(Records contained in a dataset)
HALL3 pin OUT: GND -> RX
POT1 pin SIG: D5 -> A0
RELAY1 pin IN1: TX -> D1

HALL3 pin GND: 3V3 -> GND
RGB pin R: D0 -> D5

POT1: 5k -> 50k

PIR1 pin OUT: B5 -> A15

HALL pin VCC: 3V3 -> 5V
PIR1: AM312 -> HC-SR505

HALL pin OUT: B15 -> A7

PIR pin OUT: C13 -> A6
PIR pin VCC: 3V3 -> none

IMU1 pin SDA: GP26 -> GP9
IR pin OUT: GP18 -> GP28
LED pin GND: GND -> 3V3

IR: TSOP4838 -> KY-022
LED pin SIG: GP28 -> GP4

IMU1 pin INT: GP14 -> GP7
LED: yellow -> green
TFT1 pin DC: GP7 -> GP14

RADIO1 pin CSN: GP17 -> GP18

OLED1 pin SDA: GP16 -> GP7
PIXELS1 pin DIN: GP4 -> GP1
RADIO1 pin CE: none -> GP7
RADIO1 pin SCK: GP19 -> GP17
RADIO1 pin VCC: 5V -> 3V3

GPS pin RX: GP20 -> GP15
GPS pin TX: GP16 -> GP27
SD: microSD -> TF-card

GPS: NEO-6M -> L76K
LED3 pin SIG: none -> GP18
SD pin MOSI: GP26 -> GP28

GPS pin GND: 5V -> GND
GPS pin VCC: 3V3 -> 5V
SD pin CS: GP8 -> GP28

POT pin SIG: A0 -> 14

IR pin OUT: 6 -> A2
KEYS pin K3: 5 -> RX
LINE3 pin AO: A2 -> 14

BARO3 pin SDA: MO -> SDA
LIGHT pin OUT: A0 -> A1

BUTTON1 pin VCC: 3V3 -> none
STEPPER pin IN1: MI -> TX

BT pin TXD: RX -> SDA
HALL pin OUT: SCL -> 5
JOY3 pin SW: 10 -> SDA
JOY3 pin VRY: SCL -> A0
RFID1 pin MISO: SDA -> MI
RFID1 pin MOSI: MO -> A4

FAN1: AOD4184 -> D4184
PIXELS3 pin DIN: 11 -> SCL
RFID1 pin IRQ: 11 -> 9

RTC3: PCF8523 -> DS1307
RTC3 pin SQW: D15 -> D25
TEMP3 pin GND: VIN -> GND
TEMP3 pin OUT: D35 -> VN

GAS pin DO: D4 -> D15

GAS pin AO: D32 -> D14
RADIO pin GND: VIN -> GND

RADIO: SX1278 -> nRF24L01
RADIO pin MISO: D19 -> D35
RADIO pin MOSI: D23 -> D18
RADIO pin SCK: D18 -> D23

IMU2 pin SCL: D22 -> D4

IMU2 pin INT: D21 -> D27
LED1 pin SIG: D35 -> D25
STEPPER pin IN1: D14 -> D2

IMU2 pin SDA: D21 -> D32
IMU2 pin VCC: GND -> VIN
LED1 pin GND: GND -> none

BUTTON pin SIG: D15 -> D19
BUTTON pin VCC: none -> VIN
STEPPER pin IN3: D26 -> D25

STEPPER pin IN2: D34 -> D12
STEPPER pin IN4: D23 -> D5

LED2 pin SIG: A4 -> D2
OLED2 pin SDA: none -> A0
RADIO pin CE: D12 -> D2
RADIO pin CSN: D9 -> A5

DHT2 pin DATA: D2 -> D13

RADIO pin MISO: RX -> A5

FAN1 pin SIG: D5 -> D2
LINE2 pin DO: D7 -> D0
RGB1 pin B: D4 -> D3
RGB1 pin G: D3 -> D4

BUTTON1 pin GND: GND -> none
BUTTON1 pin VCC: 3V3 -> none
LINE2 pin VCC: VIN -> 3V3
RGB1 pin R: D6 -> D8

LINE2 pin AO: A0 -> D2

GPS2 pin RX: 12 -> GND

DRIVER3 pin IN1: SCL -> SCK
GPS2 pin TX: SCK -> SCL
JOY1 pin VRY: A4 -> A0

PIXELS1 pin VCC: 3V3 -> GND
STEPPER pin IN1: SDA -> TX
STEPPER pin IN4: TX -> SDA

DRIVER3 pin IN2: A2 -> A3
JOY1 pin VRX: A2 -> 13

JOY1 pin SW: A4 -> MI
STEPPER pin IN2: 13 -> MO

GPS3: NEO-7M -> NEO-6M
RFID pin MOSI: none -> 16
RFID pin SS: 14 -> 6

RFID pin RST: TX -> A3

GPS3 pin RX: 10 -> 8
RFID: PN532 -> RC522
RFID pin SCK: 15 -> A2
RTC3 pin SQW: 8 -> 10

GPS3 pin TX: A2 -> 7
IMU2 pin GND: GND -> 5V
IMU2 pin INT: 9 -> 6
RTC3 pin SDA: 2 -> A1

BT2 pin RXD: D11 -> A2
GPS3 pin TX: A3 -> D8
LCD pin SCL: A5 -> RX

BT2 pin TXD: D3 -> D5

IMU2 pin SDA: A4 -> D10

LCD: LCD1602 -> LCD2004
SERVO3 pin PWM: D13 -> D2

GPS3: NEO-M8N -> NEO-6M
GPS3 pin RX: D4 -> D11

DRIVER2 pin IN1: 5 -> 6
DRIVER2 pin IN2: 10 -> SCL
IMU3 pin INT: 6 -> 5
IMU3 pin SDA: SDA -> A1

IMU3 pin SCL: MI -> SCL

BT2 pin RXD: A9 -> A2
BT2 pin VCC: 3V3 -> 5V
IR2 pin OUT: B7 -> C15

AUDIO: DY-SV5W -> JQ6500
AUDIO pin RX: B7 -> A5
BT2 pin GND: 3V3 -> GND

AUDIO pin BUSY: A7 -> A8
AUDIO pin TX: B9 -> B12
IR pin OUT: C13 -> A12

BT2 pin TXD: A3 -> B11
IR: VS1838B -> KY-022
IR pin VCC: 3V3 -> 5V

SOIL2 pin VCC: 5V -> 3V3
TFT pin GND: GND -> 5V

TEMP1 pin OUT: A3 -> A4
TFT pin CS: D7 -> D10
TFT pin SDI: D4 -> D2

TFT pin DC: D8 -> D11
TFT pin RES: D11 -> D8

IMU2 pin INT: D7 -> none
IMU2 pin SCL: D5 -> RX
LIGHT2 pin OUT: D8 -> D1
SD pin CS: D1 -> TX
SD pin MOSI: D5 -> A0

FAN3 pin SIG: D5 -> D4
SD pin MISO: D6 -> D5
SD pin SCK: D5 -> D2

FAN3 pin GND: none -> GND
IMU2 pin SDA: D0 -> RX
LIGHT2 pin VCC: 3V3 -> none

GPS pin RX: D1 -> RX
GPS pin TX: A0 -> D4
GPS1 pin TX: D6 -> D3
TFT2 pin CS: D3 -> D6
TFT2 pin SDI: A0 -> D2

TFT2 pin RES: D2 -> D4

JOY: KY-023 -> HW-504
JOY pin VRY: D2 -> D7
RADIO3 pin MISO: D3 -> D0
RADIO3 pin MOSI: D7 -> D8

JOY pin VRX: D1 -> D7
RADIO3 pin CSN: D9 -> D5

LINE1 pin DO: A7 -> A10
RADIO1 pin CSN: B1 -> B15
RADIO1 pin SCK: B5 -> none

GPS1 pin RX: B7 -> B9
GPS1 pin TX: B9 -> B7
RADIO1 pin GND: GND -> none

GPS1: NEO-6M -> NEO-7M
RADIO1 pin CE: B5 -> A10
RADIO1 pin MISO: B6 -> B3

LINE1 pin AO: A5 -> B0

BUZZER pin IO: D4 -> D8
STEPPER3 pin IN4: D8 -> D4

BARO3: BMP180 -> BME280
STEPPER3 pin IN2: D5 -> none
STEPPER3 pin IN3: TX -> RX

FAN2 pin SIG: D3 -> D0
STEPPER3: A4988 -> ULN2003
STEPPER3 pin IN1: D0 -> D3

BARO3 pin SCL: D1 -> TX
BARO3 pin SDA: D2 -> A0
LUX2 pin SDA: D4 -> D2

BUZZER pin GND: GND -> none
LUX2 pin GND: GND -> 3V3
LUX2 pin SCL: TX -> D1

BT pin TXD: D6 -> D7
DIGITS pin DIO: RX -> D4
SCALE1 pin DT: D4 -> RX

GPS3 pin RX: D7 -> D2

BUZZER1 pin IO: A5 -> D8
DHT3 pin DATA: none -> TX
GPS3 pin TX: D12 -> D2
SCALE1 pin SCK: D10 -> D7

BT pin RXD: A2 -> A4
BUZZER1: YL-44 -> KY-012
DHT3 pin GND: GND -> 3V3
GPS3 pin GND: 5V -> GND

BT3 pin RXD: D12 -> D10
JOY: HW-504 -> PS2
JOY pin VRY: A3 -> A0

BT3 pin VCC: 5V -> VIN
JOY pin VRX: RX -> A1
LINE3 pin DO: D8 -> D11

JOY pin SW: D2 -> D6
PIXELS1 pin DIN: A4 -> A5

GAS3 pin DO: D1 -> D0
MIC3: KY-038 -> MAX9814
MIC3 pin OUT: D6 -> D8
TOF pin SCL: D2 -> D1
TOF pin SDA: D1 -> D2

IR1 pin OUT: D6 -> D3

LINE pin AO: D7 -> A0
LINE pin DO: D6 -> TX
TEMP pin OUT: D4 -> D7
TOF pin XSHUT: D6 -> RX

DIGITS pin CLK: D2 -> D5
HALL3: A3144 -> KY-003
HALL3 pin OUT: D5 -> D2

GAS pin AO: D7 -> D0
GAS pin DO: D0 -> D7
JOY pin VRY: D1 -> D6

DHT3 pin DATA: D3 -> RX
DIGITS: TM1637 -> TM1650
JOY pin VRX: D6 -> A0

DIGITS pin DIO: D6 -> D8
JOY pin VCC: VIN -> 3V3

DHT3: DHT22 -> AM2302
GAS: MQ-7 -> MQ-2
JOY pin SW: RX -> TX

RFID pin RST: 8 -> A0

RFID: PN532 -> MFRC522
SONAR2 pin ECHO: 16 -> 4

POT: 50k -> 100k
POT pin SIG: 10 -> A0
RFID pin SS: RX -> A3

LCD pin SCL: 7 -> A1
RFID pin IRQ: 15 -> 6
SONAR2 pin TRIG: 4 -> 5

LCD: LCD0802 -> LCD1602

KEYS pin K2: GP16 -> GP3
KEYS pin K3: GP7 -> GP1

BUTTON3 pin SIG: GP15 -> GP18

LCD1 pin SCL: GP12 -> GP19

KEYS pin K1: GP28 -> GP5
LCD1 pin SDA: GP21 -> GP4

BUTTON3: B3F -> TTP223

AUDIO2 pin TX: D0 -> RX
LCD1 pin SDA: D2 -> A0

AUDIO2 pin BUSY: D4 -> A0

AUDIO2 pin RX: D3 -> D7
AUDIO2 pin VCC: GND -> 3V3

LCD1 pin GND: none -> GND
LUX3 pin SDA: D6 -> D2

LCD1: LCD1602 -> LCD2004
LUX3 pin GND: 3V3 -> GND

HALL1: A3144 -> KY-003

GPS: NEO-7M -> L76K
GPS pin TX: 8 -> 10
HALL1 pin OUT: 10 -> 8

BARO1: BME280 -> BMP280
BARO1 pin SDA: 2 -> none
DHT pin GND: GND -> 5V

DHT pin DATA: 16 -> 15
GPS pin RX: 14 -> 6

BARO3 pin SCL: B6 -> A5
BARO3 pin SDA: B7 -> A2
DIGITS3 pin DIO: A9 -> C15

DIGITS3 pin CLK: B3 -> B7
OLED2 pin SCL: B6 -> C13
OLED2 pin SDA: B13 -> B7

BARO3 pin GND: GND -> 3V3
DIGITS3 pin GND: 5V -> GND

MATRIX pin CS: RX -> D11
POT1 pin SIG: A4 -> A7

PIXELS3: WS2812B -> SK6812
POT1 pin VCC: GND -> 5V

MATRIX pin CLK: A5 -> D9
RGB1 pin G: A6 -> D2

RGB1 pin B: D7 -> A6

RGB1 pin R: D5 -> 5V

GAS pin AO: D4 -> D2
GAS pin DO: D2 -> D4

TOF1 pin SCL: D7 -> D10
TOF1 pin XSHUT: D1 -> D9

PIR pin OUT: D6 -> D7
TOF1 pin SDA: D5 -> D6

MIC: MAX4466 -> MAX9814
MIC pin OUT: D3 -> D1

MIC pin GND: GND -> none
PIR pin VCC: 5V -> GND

## What you have to do
Give the lines again, exactly as they stand, from the beginning of the data through the line with "SD: microSD -> TF-card".

## Exercise response
HALL3 pin OUT: GND -> RX
POT1 pin SIG: D5 -> A0
RELAY1 pin IN1: TX -> D1

HALL3 pin GND: 3V3 -> GND
RGB pin R: D0 -> D5

POT1: 5k -> 50k

PIR1 pin OUT: B5 -> A15

HALL pin VCC: 3V3 -> 5V
PIR1: AM312 -> HC-SR505

HALL pin OUT: B15 -> A7

PIR pin OUT: C13 -> A6
PIR pin VCC: 3V3 -> none

IMU1 pin SDA: GP26 -> GP9
IR pin OUT: GP18 -> GP28
LED pin GND: GND -> 3V3

IR: TSOP4838 -> KY-022
LED pin SIG: GP28 -> GP4

IMU1 pin INT: GP14 -> GP7
LED: yellow -> green
TFT1 pin DC: GP7 -> GP14

RADIO1 pin CSN: GP17 -> GP18

OLED1 pin SDA: GP16 -> GP7
PIXELS1 pin DIN: GP4 -> GP1
RADIO1 pin CE: none -> GP7
RADIO1 pin SCK: GP19 -> GP17
RADIO1 pin VCC: 5V -> 3V3

GPS pin RX: GP20 -> GP15
GPS pin TX: GP16 -> GP27
SD: microSD -> TF-card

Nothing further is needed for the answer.